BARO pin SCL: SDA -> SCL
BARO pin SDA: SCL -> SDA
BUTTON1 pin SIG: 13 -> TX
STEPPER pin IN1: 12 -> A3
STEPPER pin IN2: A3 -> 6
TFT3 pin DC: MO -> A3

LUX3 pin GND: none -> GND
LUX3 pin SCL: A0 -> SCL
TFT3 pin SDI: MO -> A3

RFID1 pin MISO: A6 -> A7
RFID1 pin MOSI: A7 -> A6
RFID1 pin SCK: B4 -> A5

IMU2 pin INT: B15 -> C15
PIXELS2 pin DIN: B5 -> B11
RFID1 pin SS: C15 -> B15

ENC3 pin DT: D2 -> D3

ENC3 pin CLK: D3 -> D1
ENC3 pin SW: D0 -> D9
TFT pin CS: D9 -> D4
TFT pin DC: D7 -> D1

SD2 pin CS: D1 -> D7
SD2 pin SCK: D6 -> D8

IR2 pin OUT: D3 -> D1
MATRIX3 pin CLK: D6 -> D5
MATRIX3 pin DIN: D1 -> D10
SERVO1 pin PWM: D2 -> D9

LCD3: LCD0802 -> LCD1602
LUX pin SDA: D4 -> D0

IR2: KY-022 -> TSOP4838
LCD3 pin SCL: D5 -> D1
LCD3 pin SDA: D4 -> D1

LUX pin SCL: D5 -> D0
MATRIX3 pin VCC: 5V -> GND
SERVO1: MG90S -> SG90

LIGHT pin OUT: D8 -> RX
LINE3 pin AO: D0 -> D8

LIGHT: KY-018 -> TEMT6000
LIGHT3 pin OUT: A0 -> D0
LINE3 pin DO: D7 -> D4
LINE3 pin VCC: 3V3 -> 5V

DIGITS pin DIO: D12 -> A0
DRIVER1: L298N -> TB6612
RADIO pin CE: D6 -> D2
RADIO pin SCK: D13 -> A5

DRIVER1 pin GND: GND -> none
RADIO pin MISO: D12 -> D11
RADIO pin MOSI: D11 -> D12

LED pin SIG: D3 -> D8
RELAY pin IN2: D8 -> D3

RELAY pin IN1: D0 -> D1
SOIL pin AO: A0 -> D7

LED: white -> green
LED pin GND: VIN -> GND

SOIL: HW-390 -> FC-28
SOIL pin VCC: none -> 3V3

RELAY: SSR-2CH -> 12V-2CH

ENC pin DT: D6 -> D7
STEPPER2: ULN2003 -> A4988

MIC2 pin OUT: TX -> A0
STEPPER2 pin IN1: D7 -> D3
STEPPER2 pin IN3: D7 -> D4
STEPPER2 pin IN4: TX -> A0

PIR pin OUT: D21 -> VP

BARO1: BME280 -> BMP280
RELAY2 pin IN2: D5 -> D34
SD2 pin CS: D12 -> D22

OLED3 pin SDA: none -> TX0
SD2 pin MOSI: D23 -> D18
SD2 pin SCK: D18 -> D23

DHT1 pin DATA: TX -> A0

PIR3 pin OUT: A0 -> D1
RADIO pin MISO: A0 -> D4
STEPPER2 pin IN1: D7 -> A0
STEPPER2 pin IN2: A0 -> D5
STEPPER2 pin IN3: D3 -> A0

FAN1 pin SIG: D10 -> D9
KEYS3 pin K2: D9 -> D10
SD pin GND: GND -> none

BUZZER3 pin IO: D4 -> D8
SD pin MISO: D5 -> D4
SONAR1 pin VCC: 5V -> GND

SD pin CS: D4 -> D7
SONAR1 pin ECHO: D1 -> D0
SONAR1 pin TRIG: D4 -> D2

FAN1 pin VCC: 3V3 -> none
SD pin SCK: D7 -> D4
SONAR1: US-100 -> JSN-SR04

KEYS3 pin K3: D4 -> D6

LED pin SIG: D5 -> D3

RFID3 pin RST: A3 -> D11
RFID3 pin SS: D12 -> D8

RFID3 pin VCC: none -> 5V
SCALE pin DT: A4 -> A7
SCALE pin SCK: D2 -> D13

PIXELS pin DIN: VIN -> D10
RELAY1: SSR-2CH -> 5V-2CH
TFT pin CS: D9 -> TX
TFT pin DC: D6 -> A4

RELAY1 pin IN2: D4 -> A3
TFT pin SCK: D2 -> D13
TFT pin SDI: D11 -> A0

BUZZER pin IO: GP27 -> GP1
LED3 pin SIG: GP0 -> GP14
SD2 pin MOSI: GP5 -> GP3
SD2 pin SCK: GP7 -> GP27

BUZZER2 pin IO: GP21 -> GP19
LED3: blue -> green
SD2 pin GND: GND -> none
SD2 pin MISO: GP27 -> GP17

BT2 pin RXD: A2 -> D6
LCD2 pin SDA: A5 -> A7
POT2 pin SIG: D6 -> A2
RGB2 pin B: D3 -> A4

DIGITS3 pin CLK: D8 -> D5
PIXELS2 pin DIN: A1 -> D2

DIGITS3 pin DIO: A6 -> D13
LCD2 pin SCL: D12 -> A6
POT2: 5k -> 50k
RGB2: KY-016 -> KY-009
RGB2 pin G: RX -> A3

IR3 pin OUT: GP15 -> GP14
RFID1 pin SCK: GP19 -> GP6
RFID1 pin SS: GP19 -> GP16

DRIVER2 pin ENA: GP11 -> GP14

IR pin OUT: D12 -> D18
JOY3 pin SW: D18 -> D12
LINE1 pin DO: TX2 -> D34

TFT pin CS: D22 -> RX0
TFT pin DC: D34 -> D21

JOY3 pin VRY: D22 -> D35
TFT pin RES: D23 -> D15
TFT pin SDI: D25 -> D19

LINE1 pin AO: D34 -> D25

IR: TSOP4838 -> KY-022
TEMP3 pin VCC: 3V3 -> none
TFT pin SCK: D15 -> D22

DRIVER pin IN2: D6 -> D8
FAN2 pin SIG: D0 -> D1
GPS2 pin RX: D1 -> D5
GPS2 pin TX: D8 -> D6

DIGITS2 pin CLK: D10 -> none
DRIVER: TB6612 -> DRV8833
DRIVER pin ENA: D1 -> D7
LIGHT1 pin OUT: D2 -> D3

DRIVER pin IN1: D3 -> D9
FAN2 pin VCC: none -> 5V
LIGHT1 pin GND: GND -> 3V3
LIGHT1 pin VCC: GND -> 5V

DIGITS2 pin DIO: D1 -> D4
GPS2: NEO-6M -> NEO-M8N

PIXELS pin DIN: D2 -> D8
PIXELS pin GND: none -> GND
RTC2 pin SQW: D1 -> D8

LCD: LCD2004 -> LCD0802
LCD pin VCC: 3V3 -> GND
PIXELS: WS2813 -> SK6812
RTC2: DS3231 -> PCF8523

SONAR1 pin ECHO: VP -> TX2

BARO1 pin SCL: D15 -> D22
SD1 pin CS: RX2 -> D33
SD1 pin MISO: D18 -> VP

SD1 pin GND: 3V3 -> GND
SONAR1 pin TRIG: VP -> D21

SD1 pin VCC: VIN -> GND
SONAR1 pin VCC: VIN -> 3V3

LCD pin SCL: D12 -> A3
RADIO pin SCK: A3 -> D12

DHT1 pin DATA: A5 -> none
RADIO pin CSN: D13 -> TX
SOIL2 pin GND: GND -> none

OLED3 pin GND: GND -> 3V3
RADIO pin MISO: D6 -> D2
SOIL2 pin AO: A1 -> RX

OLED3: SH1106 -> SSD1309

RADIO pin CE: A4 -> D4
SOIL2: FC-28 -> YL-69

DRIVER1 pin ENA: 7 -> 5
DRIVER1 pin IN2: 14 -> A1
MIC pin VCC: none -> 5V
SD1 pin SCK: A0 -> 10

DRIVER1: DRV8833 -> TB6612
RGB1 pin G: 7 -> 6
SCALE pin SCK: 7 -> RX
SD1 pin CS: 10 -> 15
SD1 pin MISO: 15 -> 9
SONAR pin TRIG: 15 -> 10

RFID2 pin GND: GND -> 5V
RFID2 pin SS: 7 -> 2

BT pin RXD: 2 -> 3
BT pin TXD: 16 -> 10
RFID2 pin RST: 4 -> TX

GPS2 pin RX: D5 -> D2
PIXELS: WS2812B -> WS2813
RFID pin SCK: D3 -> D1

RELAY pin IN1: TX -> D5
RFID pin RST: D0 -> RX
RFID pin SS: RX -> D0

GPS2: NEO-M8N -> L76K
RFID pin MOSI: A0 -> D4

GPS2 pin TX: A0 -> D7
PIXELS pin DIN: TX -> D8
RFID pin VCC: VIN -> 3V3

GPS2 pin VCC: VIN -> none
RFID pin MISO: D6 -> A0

### How to complete this task
Copy out, word for word, the part of the entries above that begins at the line with "OLED3 pin GND: GND -> 3V3" and ends at the line with "PIXELS pin DIN: TX -> D8", including both.

### Answer space
OLED3 pin GND: GND -> 3V3
RADIO pin MISO: D6 -> D2
SOIL2 pin AO: A1 -> RX

OLED3: SH1106 -> SSD1309

RADIO pin CE: A4 -> D4
SOIL2: FC-28 -> YL-69

DRIVER1 pin ENA: 7 -> 5
DRIVER1 pin IN2: 14 -> A1
MIC pin VCC: none -> 5V
SD1 pin SCK: A0 -> 10

DRIVER1: DRV8833 -> TB6612
RGB1 pin G: 7 -> 6
SCALE pin SCK: 7 -> RX
SD1 pin CS: 10 -> 15
SD1 pin MISO: 15 -> 9
SONAR pin TRIG: 15 -> 10

RFID2 pin GND: GND -> 5V
RFID2 pin SS: 7 -> 2

BT pin RXD: 2 -> 3
BT pin TXD: 16 -> 10
RFID2 pin RST: 4 -> TX

GPS2 pin RX: D5 -> D2
PIXELS: WS2812B -> WS2813
RFID pin SCK: D3 -> D1

RELAY pin IN1: TX -> D5
RFID pin RST: D0 -> RX
RFID pin SS: RX -> D0

GPS2: NEO-M8N -> L76K
RFID pin MOSI: A0 -> D4

GPS2 pin TX: A0 -> D7
PIXELS pin DIN: TX -> D8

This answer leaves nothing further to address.